§ **Data shown**
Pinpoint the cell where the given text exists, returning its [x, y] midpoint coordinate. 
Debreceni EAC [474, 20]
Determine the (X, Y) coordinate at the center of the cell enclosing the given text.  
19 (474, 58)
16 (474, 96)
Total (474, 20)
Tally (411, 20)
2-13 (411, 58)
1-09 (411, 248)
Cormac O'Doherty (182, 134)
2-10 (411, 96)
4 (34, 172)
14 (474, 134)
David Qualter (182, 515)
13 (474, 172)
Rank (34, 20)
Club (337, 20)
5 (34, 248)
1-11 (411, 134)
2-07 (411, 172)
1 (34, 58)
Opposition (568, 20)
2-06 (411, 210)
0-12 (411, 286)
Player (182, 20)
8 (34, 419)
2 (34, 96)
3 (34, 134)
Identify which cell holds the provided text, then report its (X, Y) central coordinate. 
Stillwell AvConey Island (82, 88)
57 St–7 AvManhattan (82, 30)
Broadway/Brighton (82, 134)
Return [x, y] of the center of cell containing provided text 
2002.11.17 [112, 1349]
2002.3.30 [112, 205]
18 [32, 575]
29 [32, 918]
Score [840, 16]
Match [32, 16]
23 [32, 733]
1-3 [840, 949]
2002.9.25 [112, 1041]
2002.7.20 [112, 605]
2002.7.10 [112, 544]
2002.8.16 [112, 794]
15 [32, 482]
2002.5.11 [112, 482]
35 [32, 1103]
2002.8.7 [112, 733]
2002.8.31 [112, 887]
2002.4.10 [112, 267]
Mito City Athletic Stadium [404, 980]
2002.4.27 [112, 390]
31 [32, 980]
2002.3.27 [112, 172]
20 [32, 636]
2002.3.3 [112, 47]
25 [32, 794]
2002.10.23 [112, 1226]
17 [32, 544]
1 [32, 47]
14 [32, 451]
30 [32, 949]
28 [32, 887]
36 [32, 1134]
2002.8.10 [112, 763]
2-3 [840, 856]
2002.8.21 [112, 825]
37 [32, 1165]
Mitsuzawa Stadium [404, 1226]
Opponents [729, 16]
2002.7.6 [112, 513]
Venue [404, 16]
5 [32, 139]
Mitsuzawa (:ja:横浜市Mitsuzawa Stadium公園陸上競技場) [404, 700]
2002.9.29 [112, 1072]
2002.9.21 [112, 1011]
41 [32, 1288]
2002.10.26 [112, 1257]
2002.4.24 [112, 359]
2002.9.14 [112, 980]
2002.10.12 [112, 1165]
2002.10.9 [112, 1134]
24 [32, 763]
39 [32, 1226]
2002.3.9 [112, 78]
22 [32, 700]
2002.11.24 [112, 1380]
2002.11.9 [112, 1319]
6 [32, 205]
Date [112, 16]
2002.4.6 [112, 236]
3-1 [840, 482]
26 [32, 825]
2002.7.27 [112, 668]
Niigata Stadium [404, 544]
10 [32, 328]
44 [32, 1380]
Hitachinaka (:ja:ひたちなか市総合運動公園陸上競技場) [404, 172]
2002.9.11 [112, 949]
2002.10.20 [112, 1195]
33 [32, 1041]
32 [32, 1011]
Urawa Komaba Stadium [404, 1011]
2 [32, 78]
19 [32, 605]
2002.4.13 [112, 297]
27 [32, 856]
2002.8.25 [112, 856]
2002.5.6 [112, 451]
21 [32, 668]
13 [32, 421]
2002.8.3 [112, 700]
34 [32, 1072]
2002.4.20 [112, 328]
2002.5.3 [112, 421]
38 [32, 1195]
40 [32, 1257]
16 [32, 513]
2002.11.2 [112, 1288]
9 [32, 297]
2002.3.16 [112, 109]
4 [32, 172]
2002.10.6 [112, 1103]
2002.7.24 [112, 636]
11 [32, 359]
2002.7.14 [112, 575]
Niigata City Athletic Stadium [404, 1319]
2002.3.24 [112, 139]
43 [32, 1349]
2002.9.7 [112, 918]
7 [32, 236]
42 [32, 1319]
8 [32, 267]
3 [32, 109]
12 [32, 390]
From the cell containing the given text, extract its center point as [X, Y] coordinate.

§ **Task goal**
Swap "Venue" for "Ground" and give the stretch of lines from the start through the line holding "32 [32, 1011]" again, with everything else left the same.

§ **Output of the task**
Pinpoint the cell where the given text exists, returning its [x, y] midpoint coordinate. 
Debreceni EAC [474, 20]
Determine the (X, Y) coordinate at the center of the cell enclosing the given text.  
19 (474, 58)
16 (474, 96)
Total (474, 20)
Tally (411, 20)
2-13 (411, 58)
1-09 (411, 248)
Cormac O'Doherty (182, 134)
2-10 (411, 96)
4 (34, 172)
14 (474, 134)
David Qualter (182, 515)
13 (474, 172)
Rank (34, 20)
Club (337, 20)
5 (34, 248)
1-11 (411, 134)
2-07 (411, 172)
1 (34, 58)
Opposition (568, 20)
2-06 (411, 210)
0-12 (411, 286)
Player (182, 20)
8 (34, 419)
2 (34, 96)
3 (34, 134)
Identify which cell holds the provided text, then report its (X, Y) central coordinate. 
Stillwell AvConey Island (82, 88)
57 St–7 AvManhattan (82, 30)
Broadway/Brighton (82, 134)
Return [x, y] of the center of cell containing provided text 
2002.11.17 [112, 1349]
2002.3.30 [112, 205]
18 [32, 575]
29 [32, 918]
Score [840, 16]
Match [32, 16]
23 [32, 733]
1-3 [840, 949]
2002.9.25 [112, 1041]
2002.7.20 [112, 605]
2002.7.10 [112, 544]
2002.8.16 [112, 794]
15 [32, 482]
2002.5.11 [112, 482]
35 [32, 1103]
2002.8.7 [112, 733]
2002.8.31 [112, 887]
2002.4.10 [112, 267]
Mito City Athletic Stadium [404, 980]
2002.4.27 [112, 390]
31 [32, 980]
2002.3.27 [112, 172]
20 [32, 636]
2002.3.3 [112, 47]
25 [32, 794]
2002.10.23 [112, 1226]
17 [32, 544]
1 [32, 47]
14 [32, 451]
30 [32, 949]
28 [32, 887]
36 [32, 1134]
2002.8.10 [112, 763]
2-3 [840, 856]
2002.8.21 [112, 825]
37 [32, 1165]
Mitsuzawa Stadium [404, 1226]
Opponents [729, 16]
2002.7.6 [112, 513]
Ground [404, 16]
5 [32, 139]
Mitsuzawa (:ja:横浜市Mitsuzawa Stadium公園陸上競技場) [404, 700]
2002.9.29 [112, 1072]
2002.9.21 [112, 1011]
41 [32, 1288]
2002.10.26 [112, 1257]
2002.4.24 [112, 359]
2002.9.14 [112, 980]
2002.10.12 [112, 1165]
2002.10.9 [112, 1134]
24 [32, 763]
39 [32, 1226]
2002.3.9 [112, 78]
22 [32, 700]
2002.11.24 [112, 1380]
2002.11.9 [112, 1319]
6 [32, 205]
Date [112, 16]
2002.4.6 [112, 236]
3-1 [840, 482]
26 [32, 825]
2002.7.27 [112, 668]
Niigata Stadium [404, 544]
10 [32, 328]
44 [32, 1380]
Hitachinaka (:ja:ひたちなか市総合運動公園陸上競技場) [404, 172]
2002.9.11 [112, 949]
2002.10.20 [112, 1195]
33 [32, 1041]
32 [32, 1011]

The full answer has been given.